Leave the images out and repeat the data exactly as given.

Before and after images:
- - - - - - -

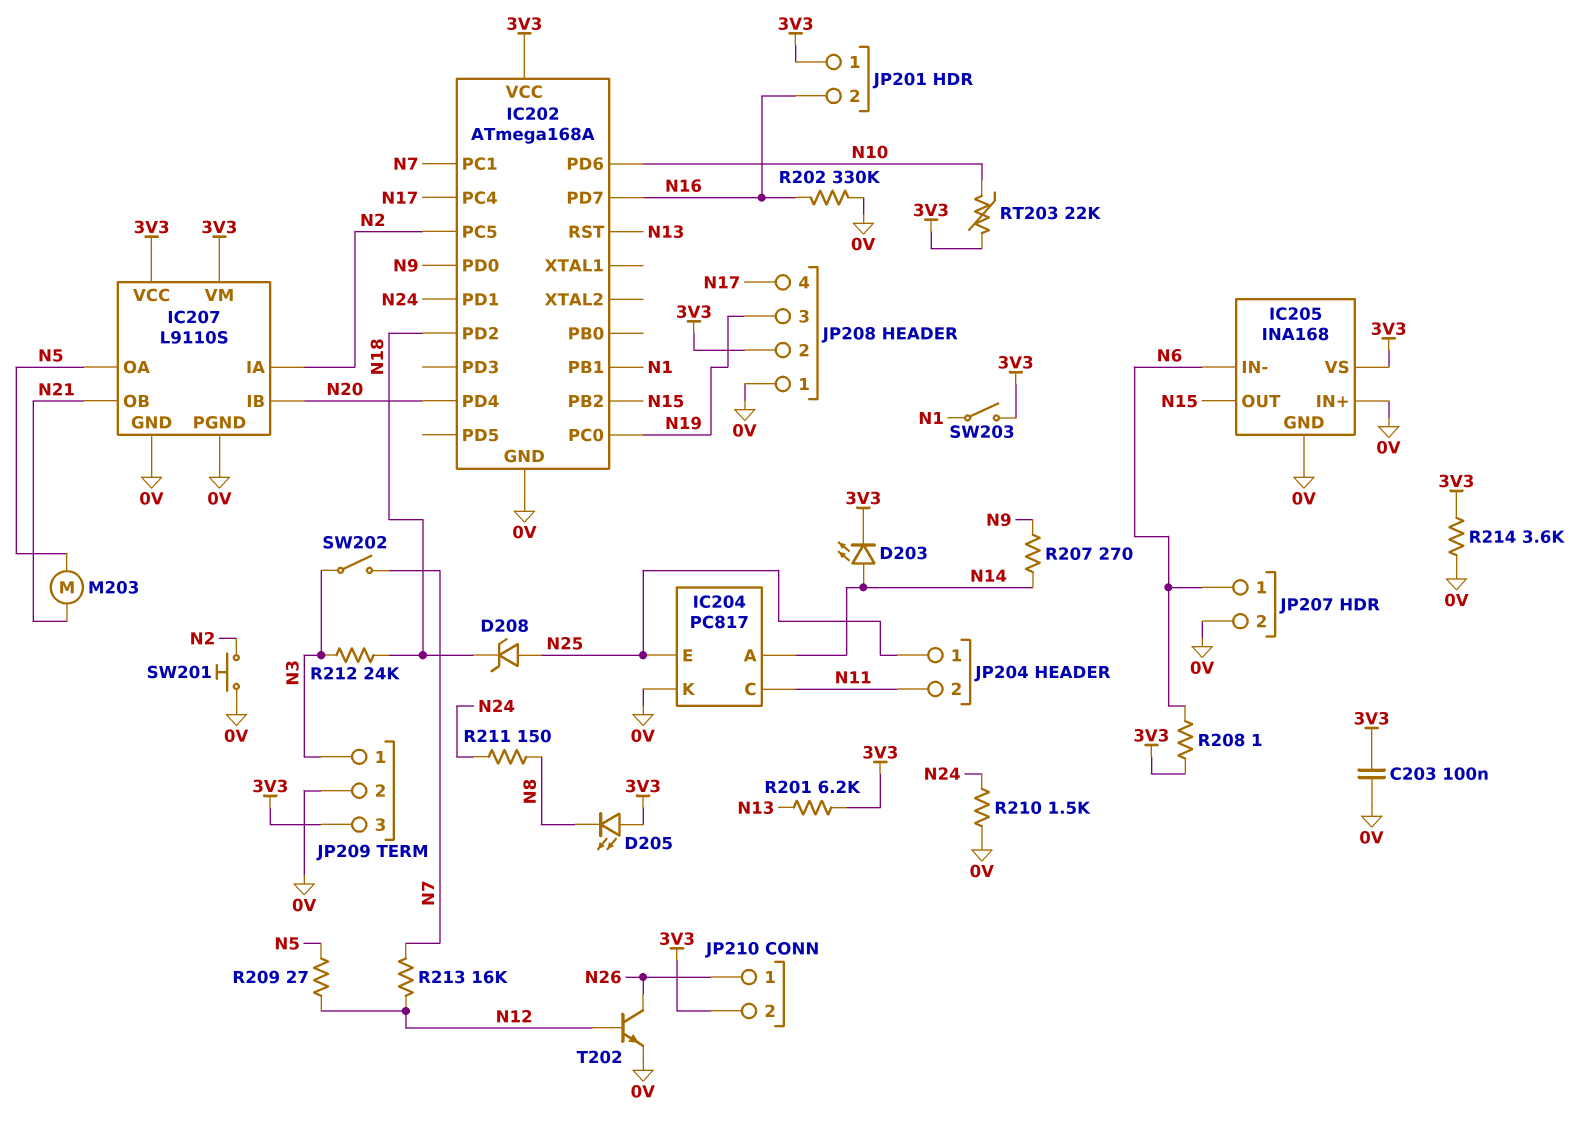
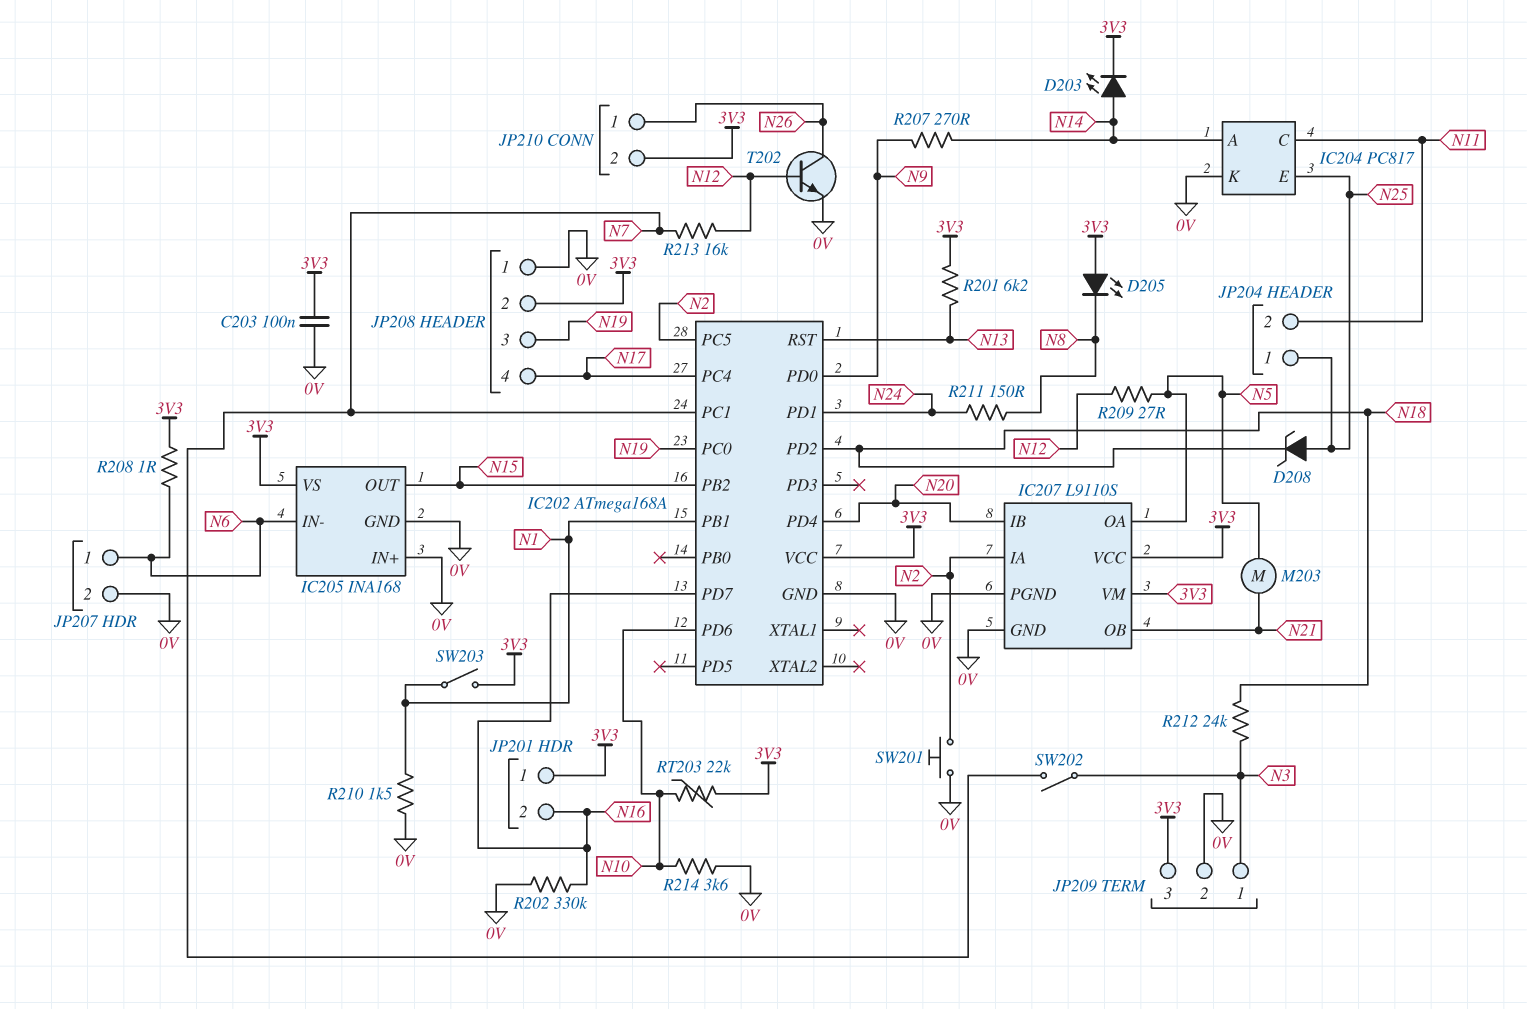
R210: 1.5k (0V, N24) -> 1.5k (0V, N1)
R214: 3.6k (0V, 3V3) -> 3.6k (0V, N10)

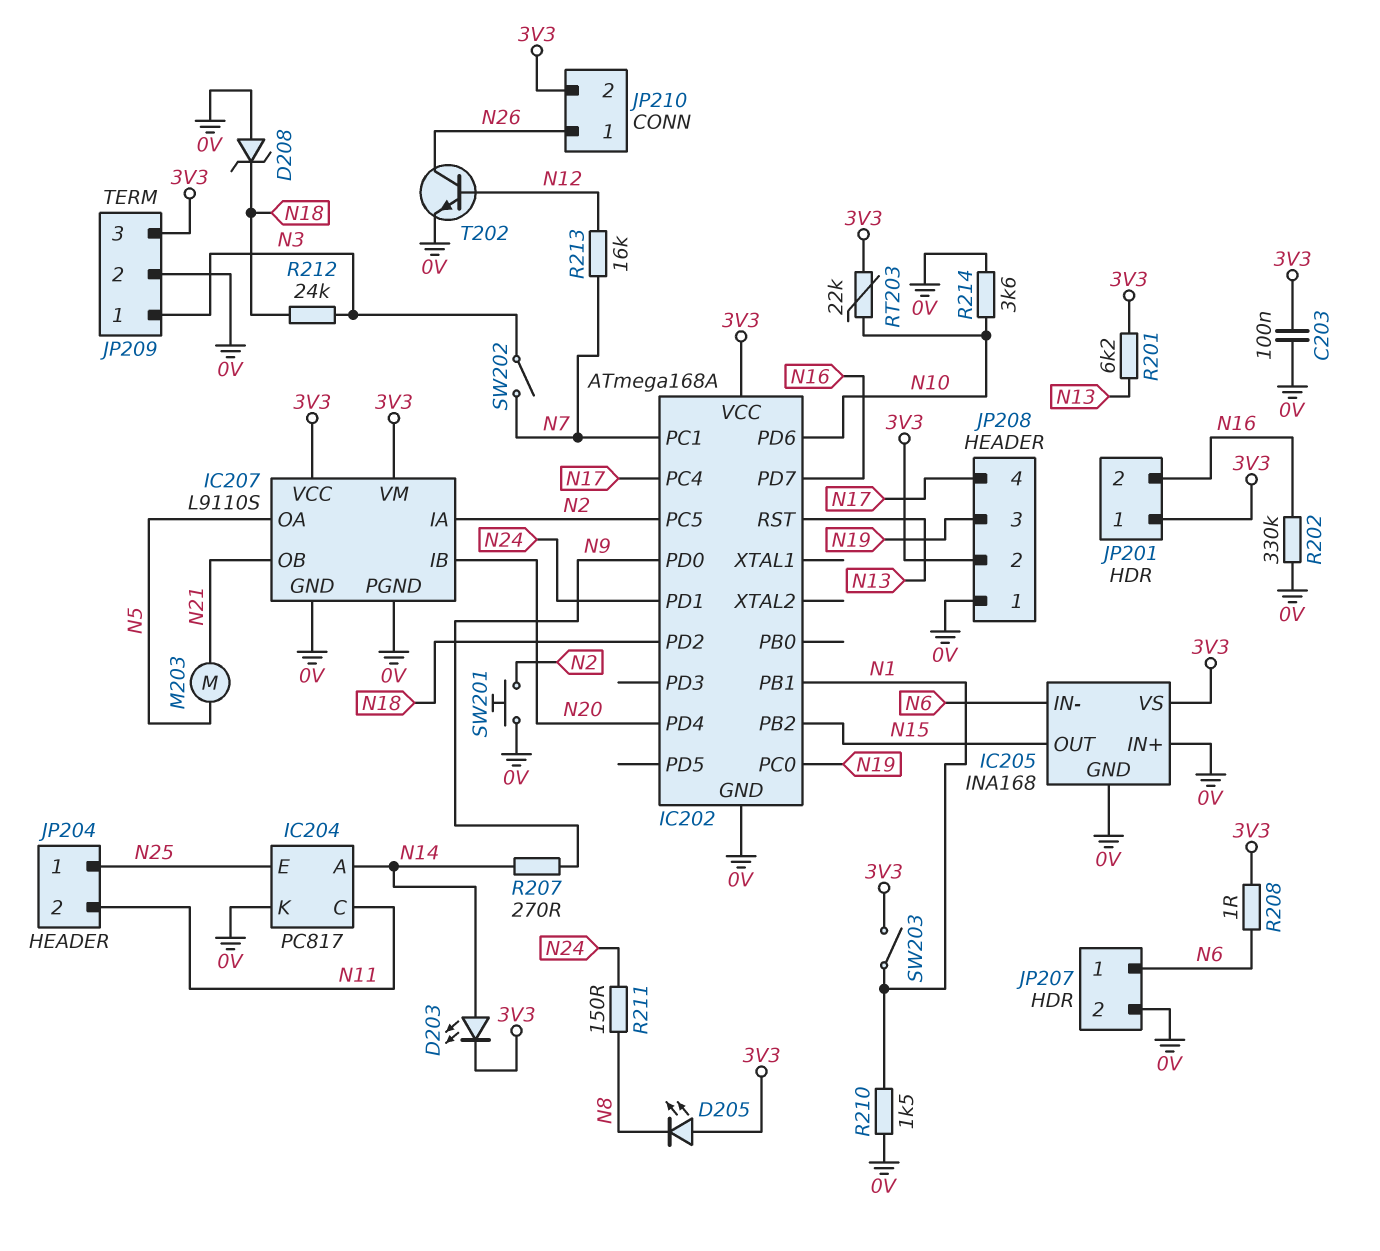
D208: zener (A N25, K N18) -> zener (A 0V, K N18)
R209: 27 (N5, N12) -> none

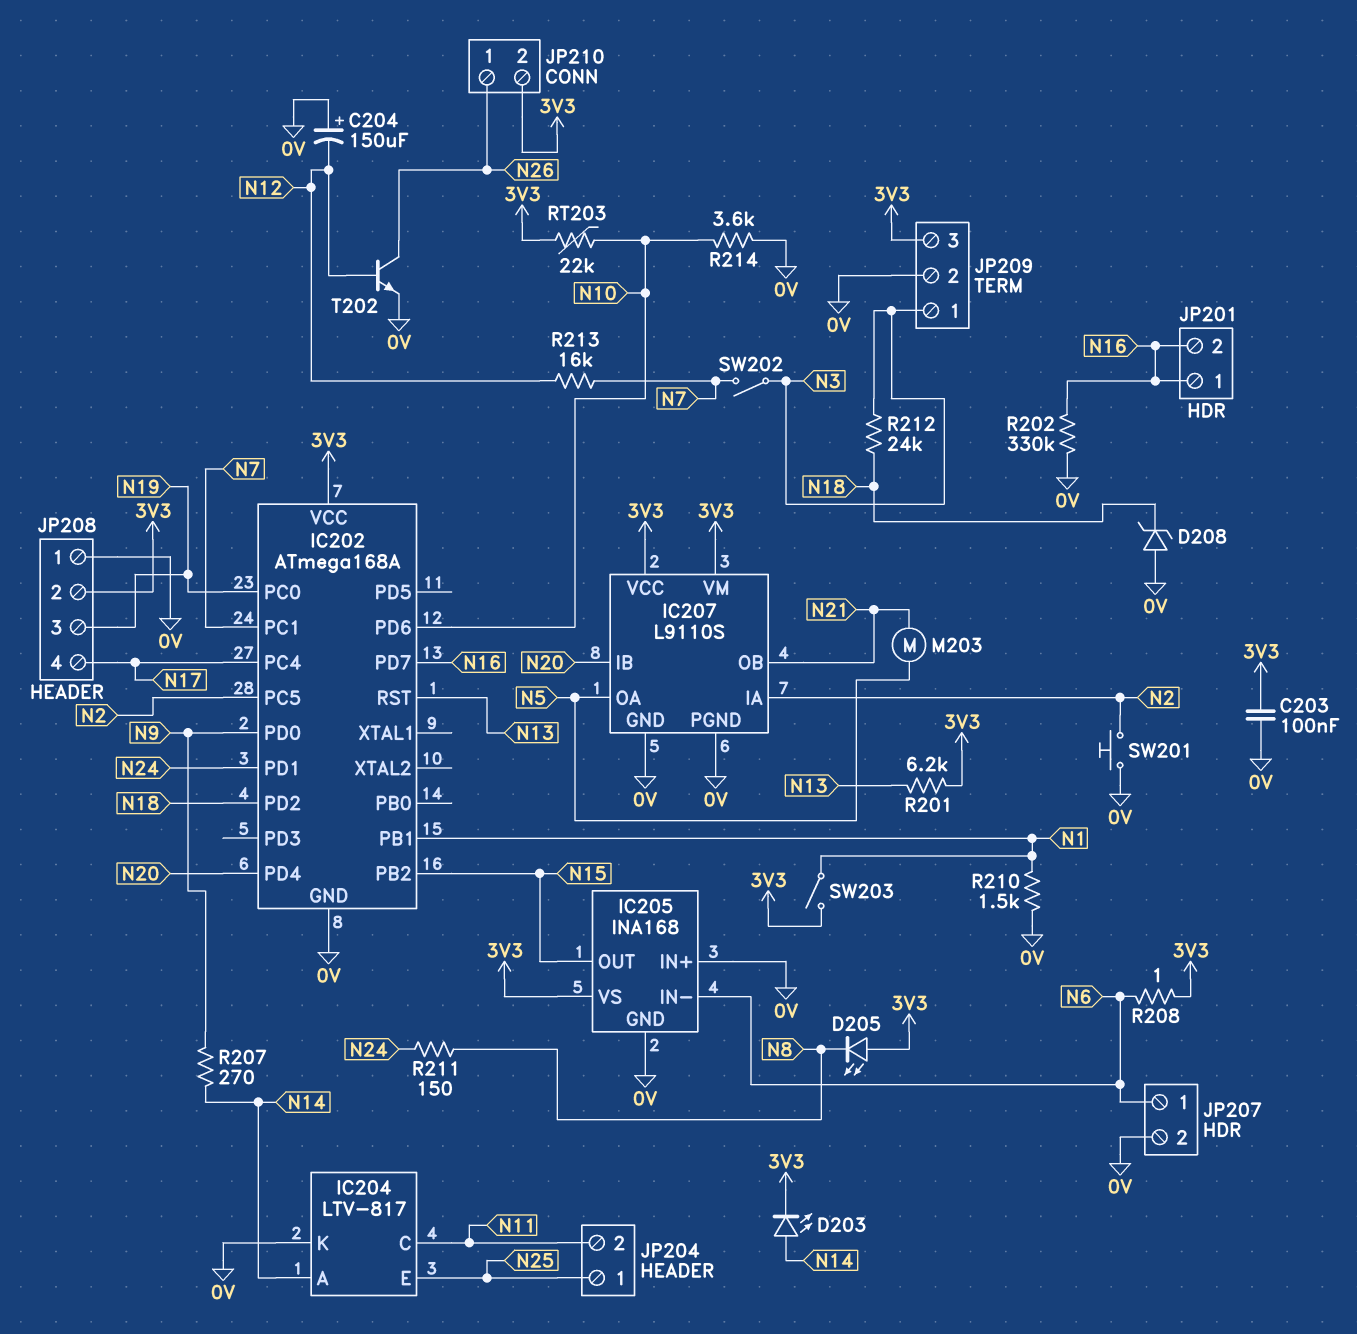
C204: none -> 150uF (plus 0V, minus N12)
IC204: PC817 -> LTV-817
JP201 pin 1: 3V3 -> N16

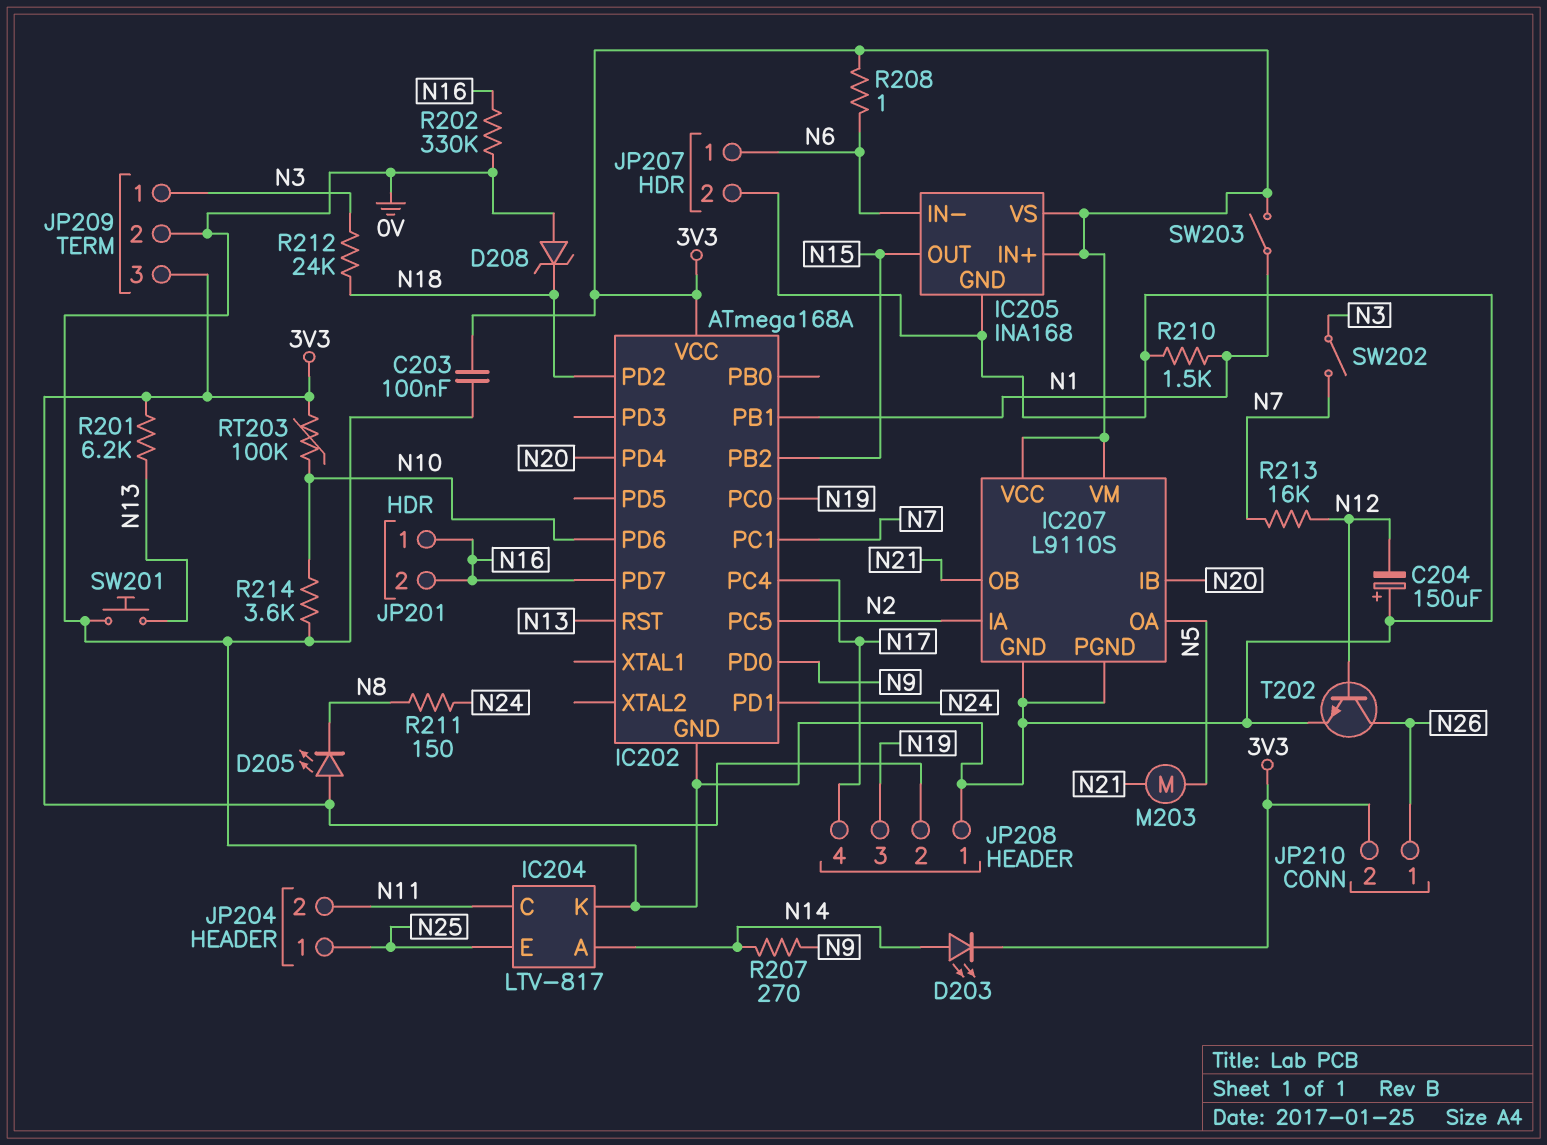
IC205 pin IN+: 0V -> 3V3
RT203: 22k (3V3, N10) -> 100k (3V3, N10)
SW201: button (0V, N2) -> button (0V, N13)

- - - - - - -

▶ _Exercise answer_:
R210: 1.5k (0V, N24) -> 1.5k (0V, N1)
R214: 3.6k (0V, 3V3) -> 3.6k (0V, N10)

D208: zener (A N25, K N18) -> zener (A 0V, K N18)
R209: 27 (N5, N12) -> none

C204: none -> 150uF (plus 0V, minus N12)
IC204: PC817 -> LTV-817
JP201 pin 1: 3V3 -> N16

IC205 pin IN+: 0V -> 3V3
RT203: 22k (3V3, N10) -> 100k (3V3, N10)
SW201: button (0V, N2) -> button (0V, N13)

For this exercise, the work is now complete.